§ **BRIEF**: Please set down, exactly as written, the line containing "brown rectangle at" and every line after it through the end of the records.

§ **DATA EXTRACTS**:
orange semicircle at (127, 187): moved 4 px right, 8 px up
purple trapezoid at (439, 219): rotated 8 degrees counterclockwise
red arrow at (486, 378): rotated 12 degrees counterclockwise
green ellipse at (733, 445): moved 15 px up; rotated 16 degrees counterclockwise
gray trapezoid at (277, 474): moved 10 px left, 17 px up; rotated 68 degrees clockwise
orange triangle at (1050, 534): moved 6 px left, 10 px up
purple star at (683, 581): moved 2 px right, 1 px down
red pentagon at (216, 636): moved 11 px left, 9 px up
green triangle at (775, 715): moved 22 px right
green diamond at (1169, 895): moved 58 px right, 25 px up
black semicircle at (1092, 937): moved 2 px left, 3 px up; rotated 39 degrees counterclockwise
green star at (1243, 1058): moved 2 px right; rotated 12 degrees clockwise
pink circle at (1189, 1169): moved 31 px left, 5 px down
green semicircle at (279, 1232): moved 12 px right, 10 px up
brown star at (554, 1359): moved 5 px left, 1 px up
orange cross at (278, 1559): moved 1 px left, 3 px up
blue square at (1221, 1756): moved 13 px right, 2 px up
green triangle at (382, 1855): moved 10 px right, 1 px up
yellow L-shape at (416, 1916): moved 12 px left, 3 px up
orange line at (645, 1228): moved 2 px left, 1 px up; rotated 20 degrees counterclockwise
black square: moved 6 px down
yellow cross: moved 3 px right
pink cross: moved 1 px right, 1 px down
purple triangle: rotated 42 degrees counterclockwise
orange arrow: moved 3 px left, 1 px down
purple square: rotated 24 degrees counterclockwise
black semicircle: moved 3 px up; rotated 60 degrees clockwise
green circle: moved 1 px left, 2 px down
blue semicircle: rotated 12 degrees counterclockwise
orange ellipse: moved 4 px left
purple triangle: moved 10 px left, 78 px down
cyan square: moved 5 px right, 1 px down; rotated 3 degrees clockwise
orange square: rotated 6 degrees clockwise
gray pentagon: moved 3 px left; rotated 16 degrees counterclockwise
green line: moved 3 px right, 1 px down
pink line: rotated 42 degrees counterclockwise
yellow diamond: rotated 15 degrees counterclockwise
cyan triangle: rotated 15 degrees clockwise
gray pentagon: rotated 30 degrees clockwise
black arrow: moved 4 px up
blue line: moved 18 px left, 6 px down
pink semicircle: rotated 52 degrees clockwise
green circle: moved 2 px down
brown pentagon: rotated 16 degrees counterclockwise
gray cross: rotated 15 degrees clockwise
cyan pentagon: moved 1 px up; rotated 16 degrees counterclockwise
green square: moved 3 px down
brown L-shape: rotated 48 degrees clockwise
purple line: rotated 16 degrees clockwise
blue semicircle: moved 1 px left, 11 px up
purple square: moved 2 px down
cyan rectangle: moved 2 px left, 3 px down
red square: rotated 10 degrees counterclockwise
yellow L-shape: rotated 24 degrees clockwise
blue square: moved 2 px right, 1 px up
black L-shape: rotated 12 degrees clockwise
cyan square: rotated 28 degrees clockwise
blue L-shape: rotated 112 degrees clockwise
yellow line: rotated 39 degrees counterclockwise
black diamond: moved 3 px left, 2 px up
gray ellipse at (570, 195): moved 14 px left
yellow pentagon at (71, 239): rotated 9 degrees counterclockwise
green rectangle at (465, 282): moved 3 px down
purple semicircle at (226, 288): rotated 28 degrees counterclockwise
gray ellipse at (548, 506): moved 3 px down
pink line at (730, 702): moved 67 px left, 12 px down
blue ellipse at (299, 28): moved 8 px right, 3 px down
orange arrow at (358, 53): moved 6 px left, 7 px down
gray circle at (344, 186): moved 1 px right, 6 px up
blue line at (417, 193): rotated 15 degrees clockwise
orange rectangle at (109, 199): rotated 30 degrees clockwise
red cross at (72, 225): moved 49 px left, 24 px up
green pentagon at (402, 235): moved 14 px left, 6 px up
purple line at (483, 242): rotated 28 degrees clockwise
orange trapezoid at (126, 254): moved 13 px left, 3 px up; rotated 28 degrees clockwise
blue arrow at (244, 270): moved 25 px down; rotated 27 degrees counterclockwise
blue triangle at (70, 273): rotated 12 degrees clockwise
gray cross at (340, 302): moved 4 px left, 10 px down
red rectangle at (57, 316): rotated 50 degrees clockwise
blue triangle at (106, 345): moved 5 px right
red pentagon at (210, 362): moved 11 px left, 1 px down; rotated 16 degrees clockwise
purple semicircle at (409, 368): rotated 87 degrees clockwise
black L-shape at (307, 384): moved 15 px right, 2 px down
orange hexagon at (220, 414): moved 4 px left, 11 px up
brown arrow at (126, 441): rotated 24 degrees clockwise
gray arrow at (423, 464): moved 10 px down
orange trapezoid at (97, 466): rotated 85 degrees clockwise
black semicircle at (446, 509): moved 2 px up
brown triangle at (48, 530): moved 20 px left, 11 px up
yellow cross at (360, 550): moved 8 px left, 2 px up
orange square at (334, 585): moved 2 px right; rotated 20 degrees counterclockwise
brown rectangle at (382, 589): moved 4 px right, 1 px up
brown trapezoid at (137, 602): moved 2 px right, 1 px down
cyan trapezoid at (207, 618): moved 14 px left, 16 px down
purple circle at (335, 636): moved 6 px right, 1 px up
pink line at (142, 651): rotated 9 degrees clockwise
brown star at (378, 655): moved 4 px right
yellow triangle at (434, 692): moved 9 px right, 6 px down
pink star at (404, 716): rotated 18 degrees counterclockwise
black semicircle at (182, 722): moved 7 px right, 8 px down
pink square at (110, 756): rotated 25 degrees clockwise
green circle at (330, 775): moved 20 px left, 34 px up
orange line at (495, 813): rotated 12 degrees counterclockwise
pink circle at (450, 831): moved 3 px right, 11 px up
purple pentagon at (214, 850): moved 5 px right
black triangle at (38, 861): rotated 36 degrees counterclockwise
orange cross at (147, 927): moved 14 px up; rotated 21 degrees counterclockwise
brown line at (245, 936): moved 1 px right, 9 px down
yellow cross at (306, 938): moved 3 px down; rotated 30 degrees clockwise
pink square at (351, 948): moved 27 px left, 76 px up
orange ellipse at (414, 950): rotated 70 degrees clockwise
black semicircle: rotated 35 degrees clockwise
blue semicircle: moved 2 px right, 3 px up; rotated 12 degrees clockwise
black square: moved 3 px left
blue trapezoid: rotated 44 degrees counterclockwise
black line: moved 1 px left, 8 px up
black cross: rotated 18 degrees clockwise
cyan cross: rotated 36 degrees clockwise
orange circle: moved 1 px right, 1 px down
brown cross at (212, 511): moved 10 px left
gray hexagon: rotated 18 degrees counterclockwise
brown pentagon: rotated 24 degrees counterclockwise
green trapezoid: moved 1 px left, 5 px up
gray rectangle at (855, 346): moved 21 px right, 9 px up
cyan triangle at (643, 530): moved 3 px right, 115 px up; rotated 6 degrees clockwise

§ **SOLUTION FOR THIS TASK**:
brown rectangle at (382, 589): moved 4 px right, 1 px up
brown trapezoid at (137, 602): moved 2 px right, 1 px down
cyan trapezoid at (207, 618): moved 14 px left, 16 px down
purple circle at (335, 636): moved 6 px right, 1 px up
pink line at (142, 651): rotated 9 degrees clockwise
brown star at (378, 655): moved 4 px right
yellow triangle at (434, 692): moved 9 px right, 6 px down
pink star at (404, 716): rotated 18 degrees counterclockwise
black semicircle at (182, 722): moved 7 px right, 8 px down
pink square at (110, 756): rotated 25 degrees clockwise
green circle at (330, 775): moved 20 px left, 34 px up
orange line at (495, 813): rotated 12 degrees counterclockwise
pink circle at (450, 831): moved 3 px right, 11 px up
purple pentagon at (214, 850): moved 5 px right
black triangle at (38, 861): rotated 36 degrees counterclockwise
orange cross at (147, 927): moved 14 px up; rotated 21 degrees counterclockwise
brown line at (245, 936): moved 1 px right, 9 px down
yellow cross at (306, 938): moved 3 px down; rotated 30 degrees clockwise
pink square at (351, 948): moved 27 px left, 76 px up
orange ellipse at (414, 950): rotated 70 degrees clockwise
black semicircle: rotated 35 degrees clockwise
blue semicircle: moved 2 px right, 3 px up; rotated 12 degrees clockwise
black square: moved 3 px left
blue trapezoid: rotated 44 degrees counterclockwise
black line: moved 1 px left, 8 px up
black cross: rotated 18 degrees clockwise
cyan cross: rotated 36 degrees clockwise
orange circle: moved 1 px right, 1 px down
brown cross at (212, 511): moved 10 px left
gray hexagon: rotated 18 degrees counterclockwise
brown pentagon: rotated 24 degrees counterclockwise
green trapezoid: moved 1 px left, 5 px up
gray rectangle at (855, 346): moved 21 px right, 9 px up
cyan triangle at (643, 530): moved 3 px right, 115 px up; rotated 6 degrees clockwise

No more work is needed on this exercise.